■ INSTRUCTIONS TO FOLLOW
Present each line of the entries below that holds the word "degrees".

■ SOURCE DATA
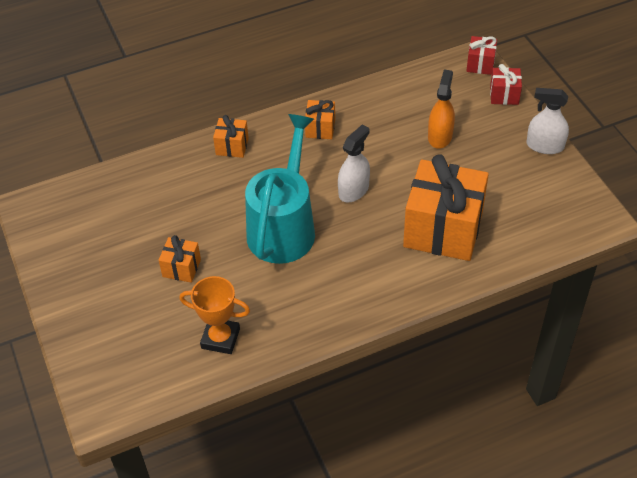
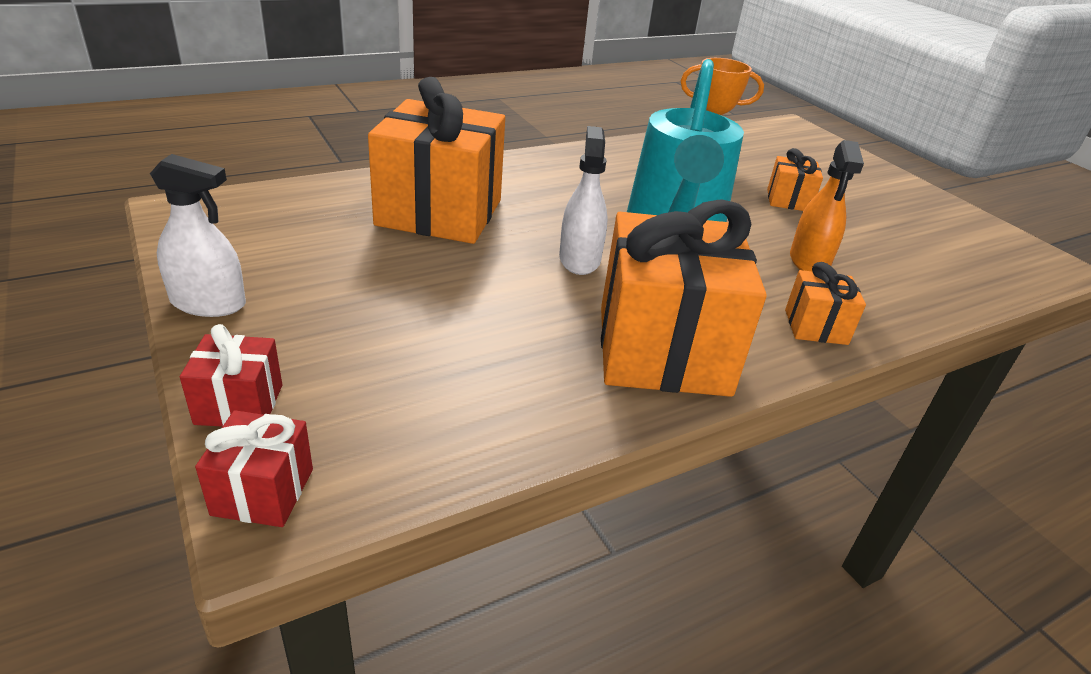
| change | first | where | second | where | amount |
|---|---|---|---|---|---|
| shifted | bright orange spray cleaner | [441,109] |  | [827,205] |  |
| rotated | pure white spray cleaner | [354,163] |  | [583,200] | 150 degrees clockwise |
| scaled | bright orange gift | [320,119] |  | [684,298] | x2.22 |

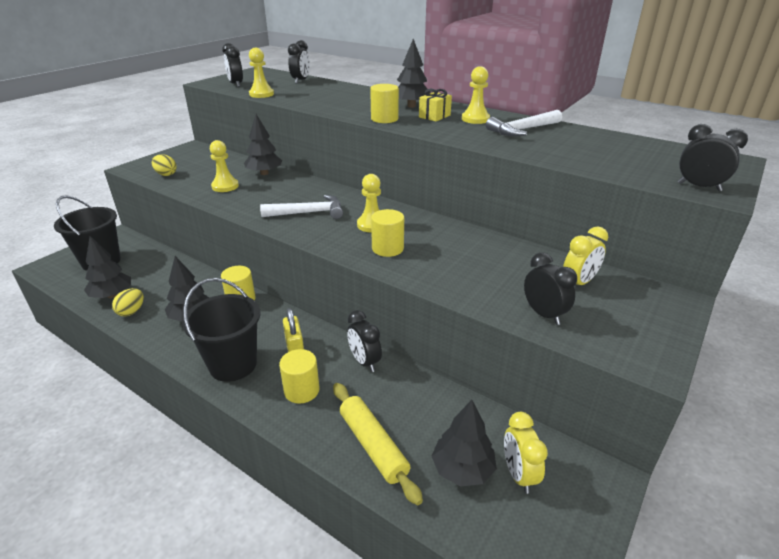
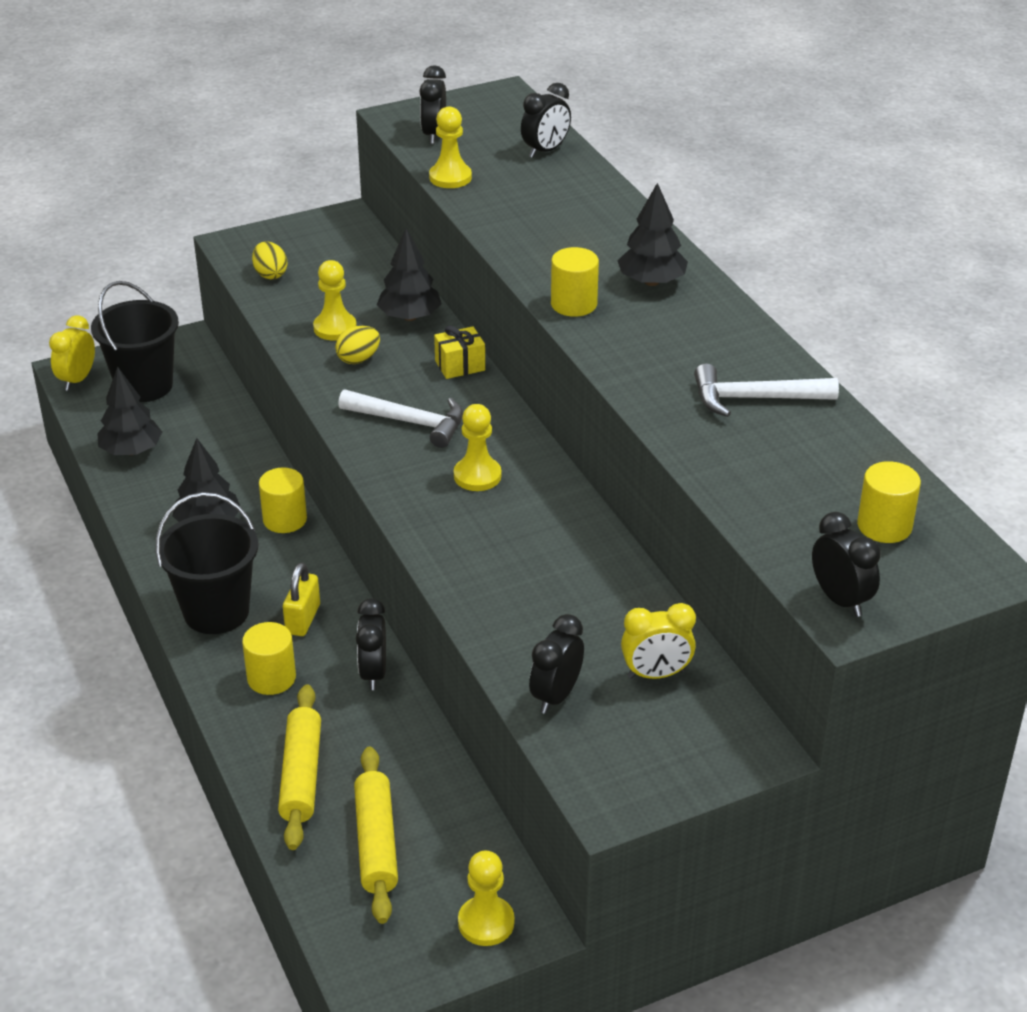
| change | first | where | second | where | amount |
|---|---|---|---|---|---|
| shifted | yellow egg | [128,302] |  | [357,345] |  |
| shifted | yellow cylinder shape | [387,233] |  | [889,502] |  |
| shifted | yellow gift | [435,105] |  | [459,352] |  |
| shifted | yellow chess pawn | [476,95] |  | [486,898] |  |
| shifted | yellow clock | [526,453] |  | [72,353] |  |
| swapped | ebony toy tree | [464,443] | yellow rolling pin | [376,835] |  |
| rotated | ebony clock | [550,288] |  | [556,664] | 150 degrees counterclockwise |

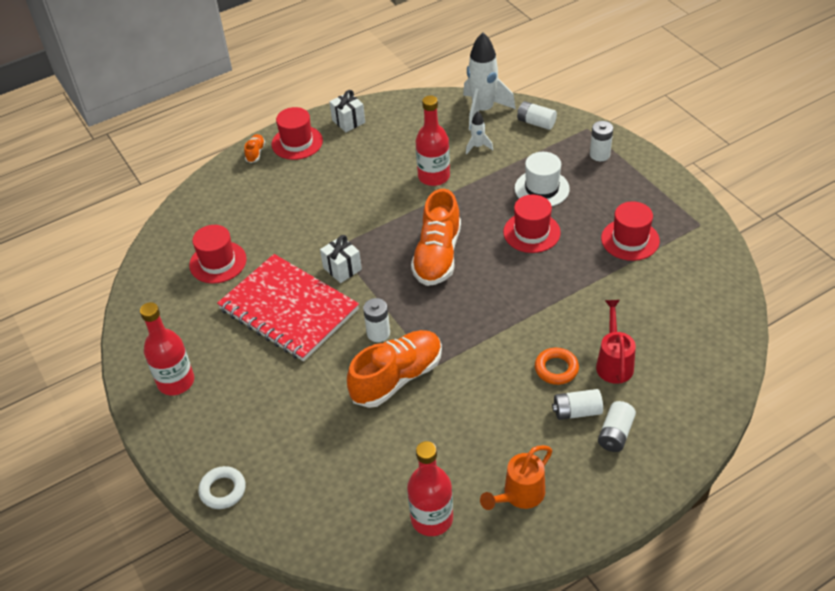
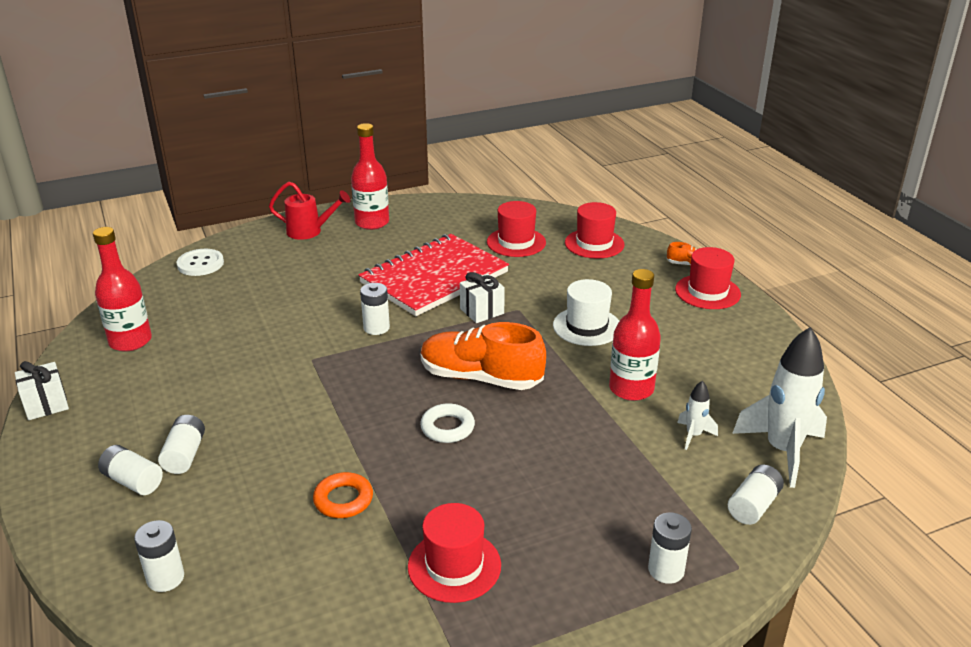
| change | first | where | second | where | amount |
|---|---|---|---|---|---|
| gone | bright orange shoe | [394,369] |  |  |  |
| gone | bright orange sprinkling can | [516,477] |  |  |  |
| new |  |  | pure white power cell | [159,556] |  |
| new |  |  | pure white button | [200,262] |  |
| shifted | pure white hoop | [222,487] |  | [447,423] |  |
| shifted | pure white gift | [347,111] |  | [42,390] |  |
| shifted | crimson top hat | [532,224] |  | [594,230] |  |
| shifted | pure white top hat | [542,179] |  | [586,312] |  |
| shifted | bright orange hoop | [557,366] |  | [343,495] |  |
| shifted | crimson sprinkling can | [616,342] |  | [309,211] |  |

■ WRITTEN RESPONSE
| rotated | pure white spray cleaner | [354,163] |  | [583,200] | 150 degrees clockwise |
| rotated | ebony clock | [550,288] |  | [556,664] | 150 degrees counterclockwise |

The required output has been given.